● **WHAT NEEDS TO BE DONE**
Find the line that contains "camera: 75 degrees right, 15 degrees down". Output it and every line after it to the end of the records, exactly as they appear.

● **Scene change data**

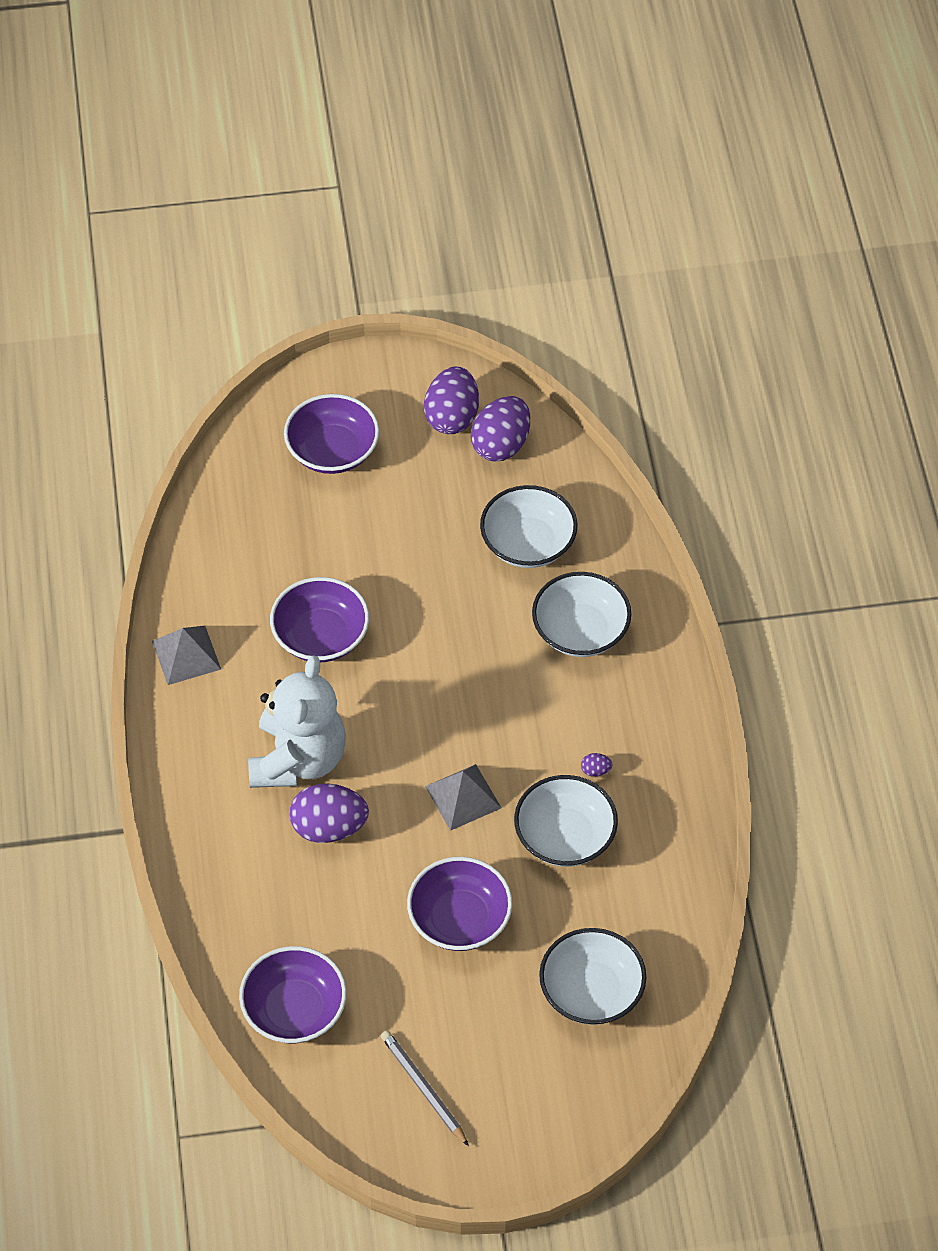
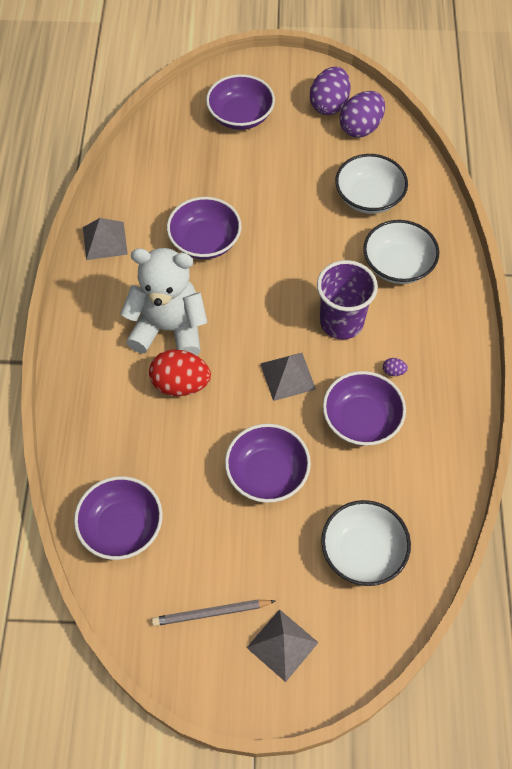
camera: 10 degrees right, 5 degrees up
(298, 759) = (169, 328): white teddy bear -> white teddy bear turned 105 degrees counterclockwise
(329, 828) = (180, 384): purple egg -> red egg
(424, 1088) = (211, 613): grey pencil -> grey pencil turned 75 degrees counterclockwise
(514, 1109) = (282, 645): none -> grey pyramid
(519, 717) = (341, 322): none -> purple cup
(565, 836) = (361, 419): white bowl -> purple bowl

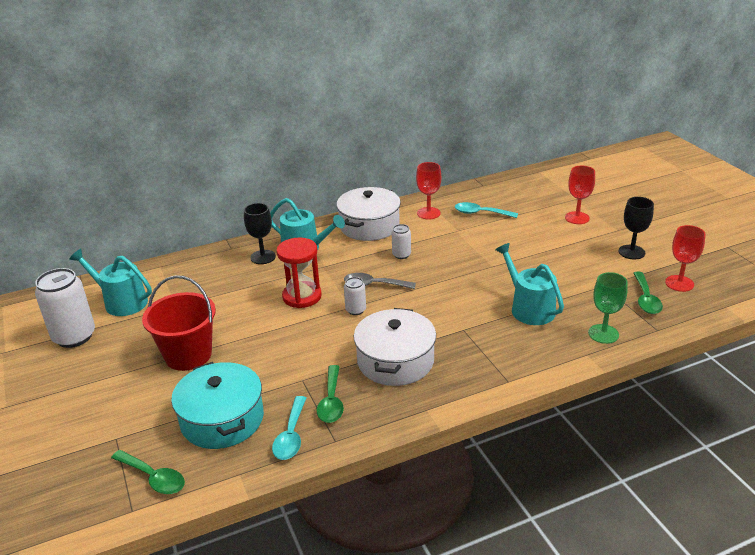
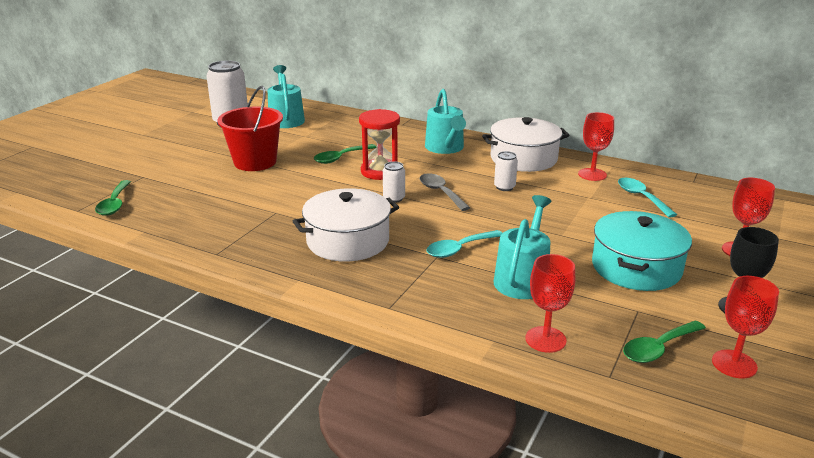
camera: 50 degrees right, 5 degrees down
(222, 419) = (197, 202): turquoise pot -> turquoise pot (636, 267)
(263, 257) = (409, 138): black goblet -> none
(291, 436) = (204, 234): turquoise spoon -> turquoise spoon (459, 249)
(331, 401) = (262, 234): green spoon -> green spoon (341, 158)
(603, 334) = (545, 339): green goblet -> red goblet

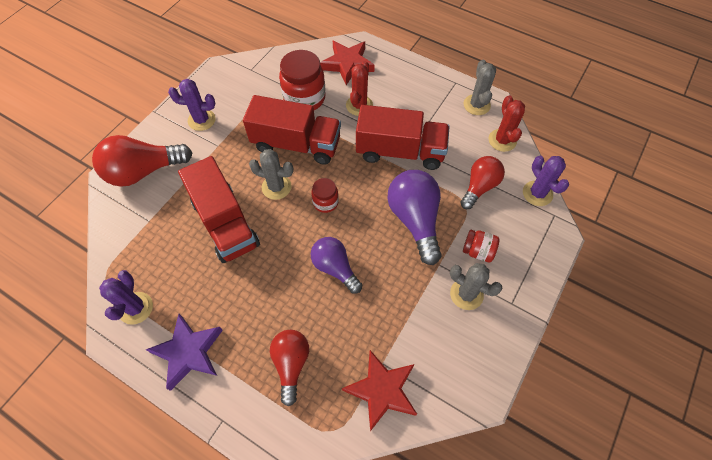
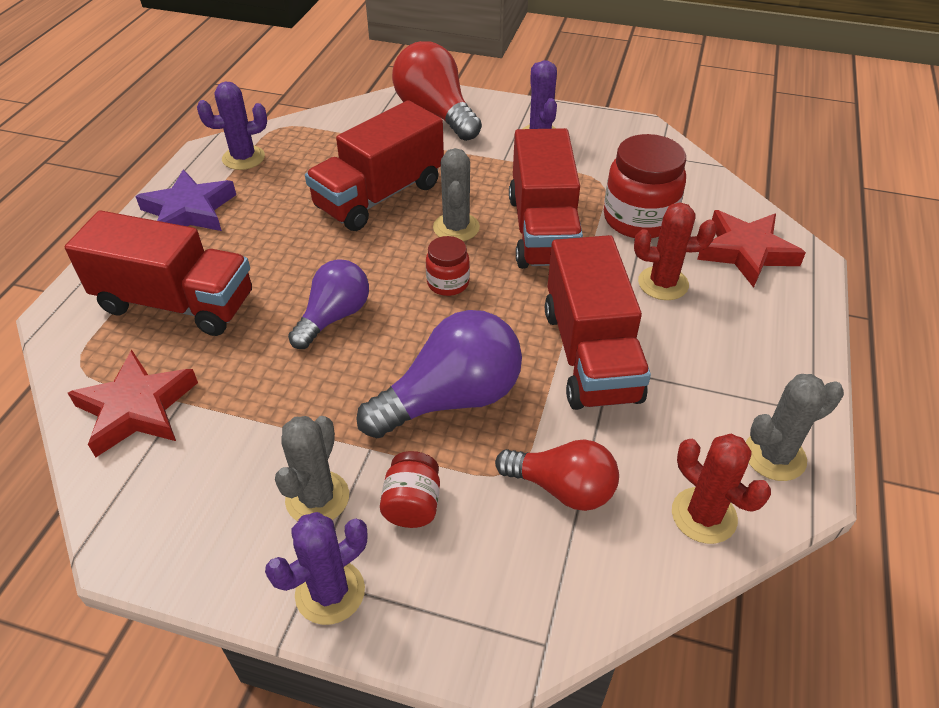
camera: 75 degrees right, 15 degrees down
(291, 364) = (176, 303): red light bulb -> red truck
(502, 140) = (703, 515): red cactus -> red cactus turned 75 degrees clockwise
(537, 193) = (590, 601): purple cactus -> purple cactus (330, 592)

● **OUTPUT FOR THIS EXERCISE**
camera: 75 degrees right, 15 degrees down
(291, 364) = (176, 303): red light bulb -> red truck
(502, 140) = (703, 515): red cactus -> red cactus turned 75 degrees clockwise
(537, 193) = (590, 601): purple cactus -> purple cactus (330, 592)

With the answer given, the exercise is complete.